*** Material to process ***
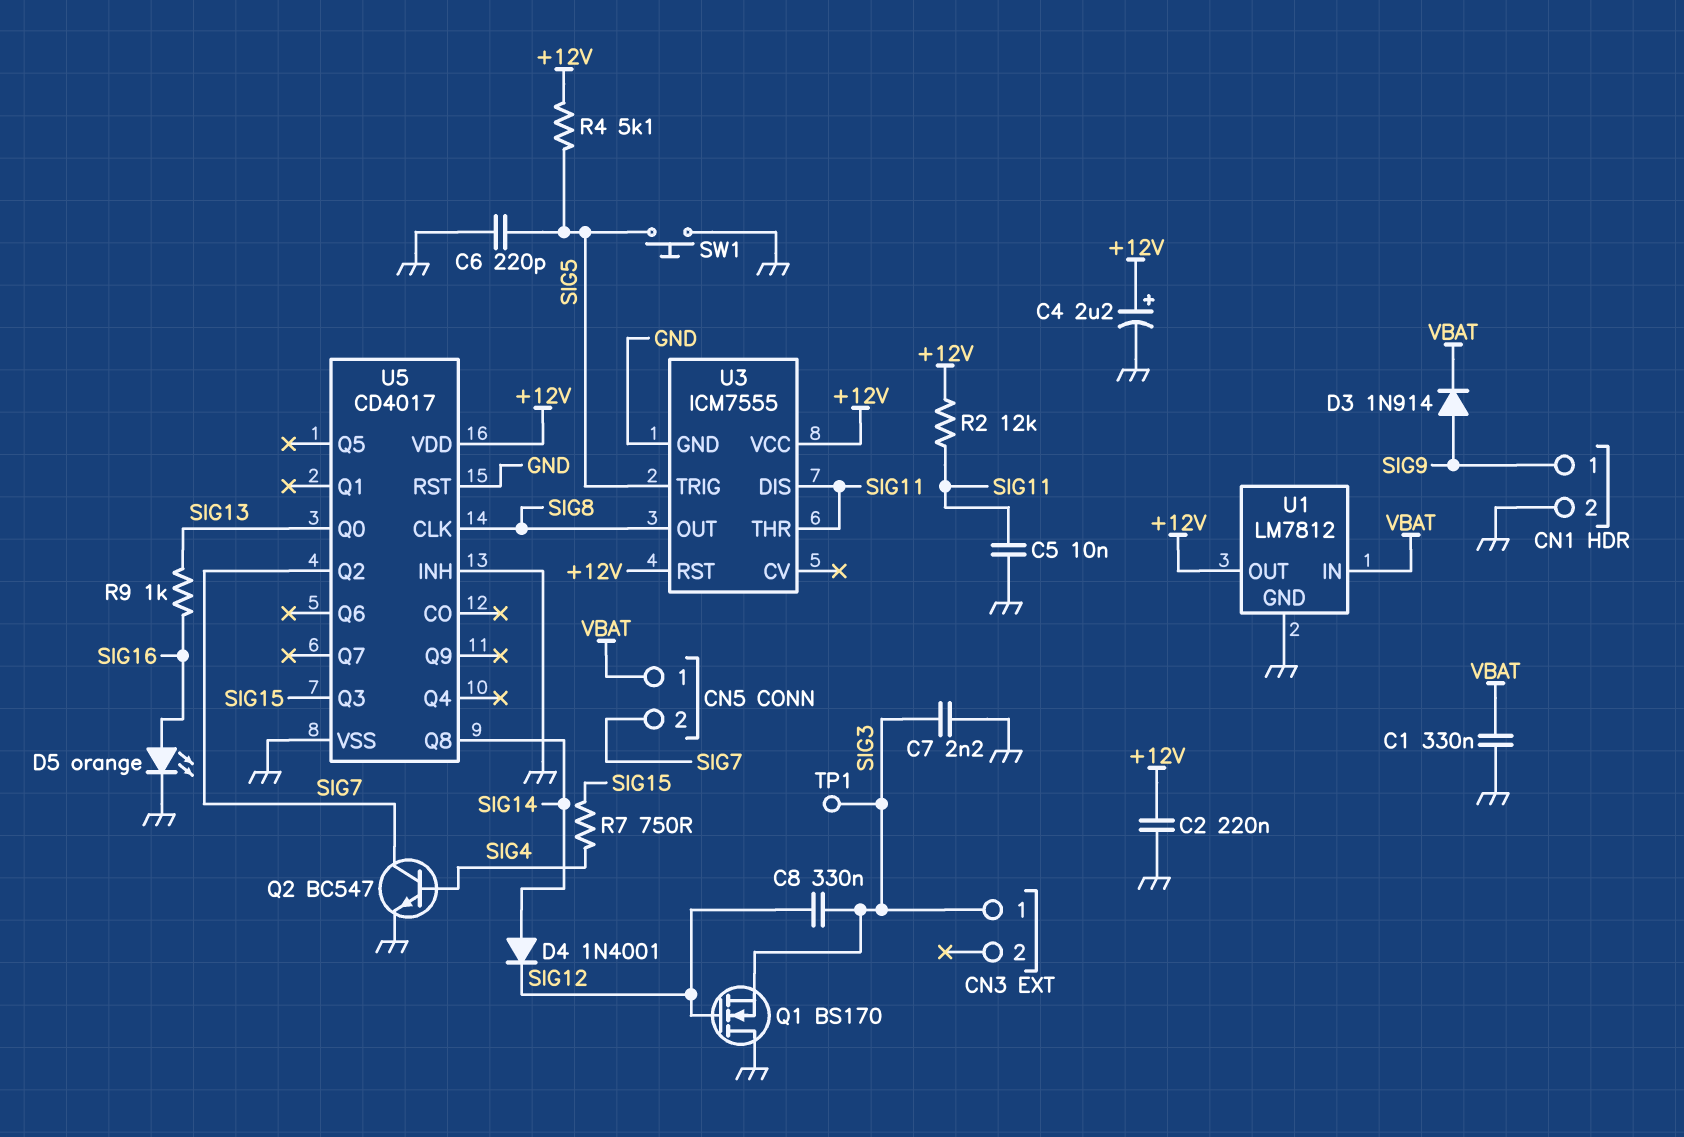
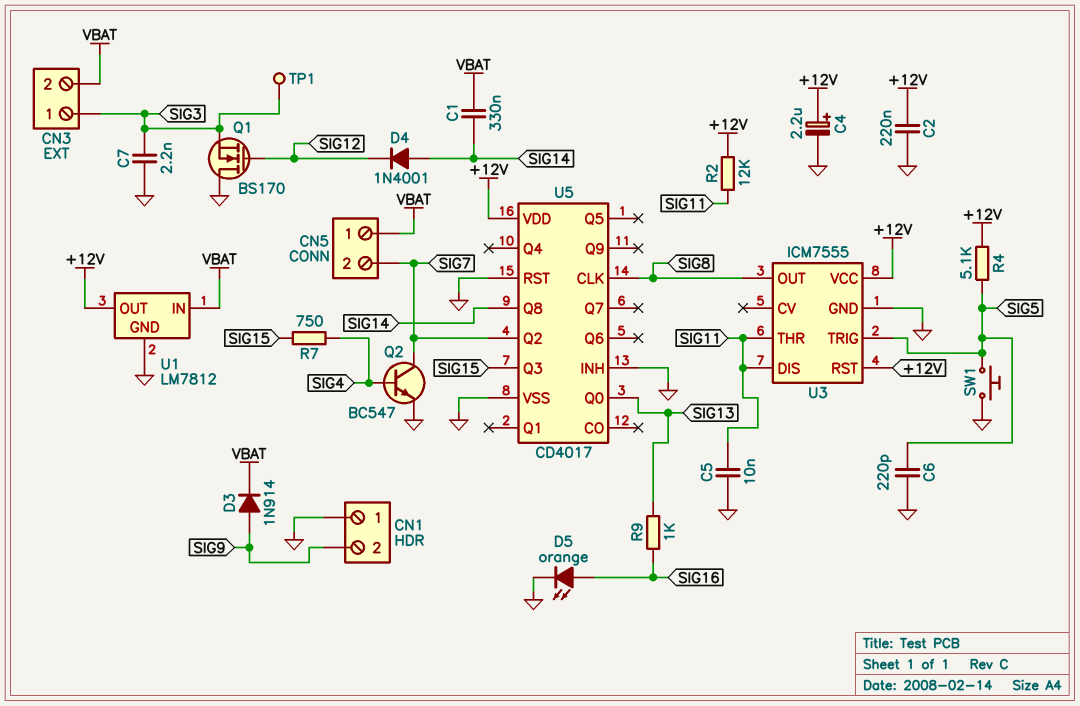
C1: 330nF (GND, VBAT) -> 330nF (SIG14, VBAT)
C8: 330nF (SIG3, SIG12) -> none
CN1 pin 1: SIG9 -> GND
CN1 pin 2: GND -> SIG9
CN3 pin 2: none -> VBAT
*** End of Material to process ***
* [Task details]:
Across the entries, work out how many lines hold the word "none". Reply with that number only.

* [Answer section]:
2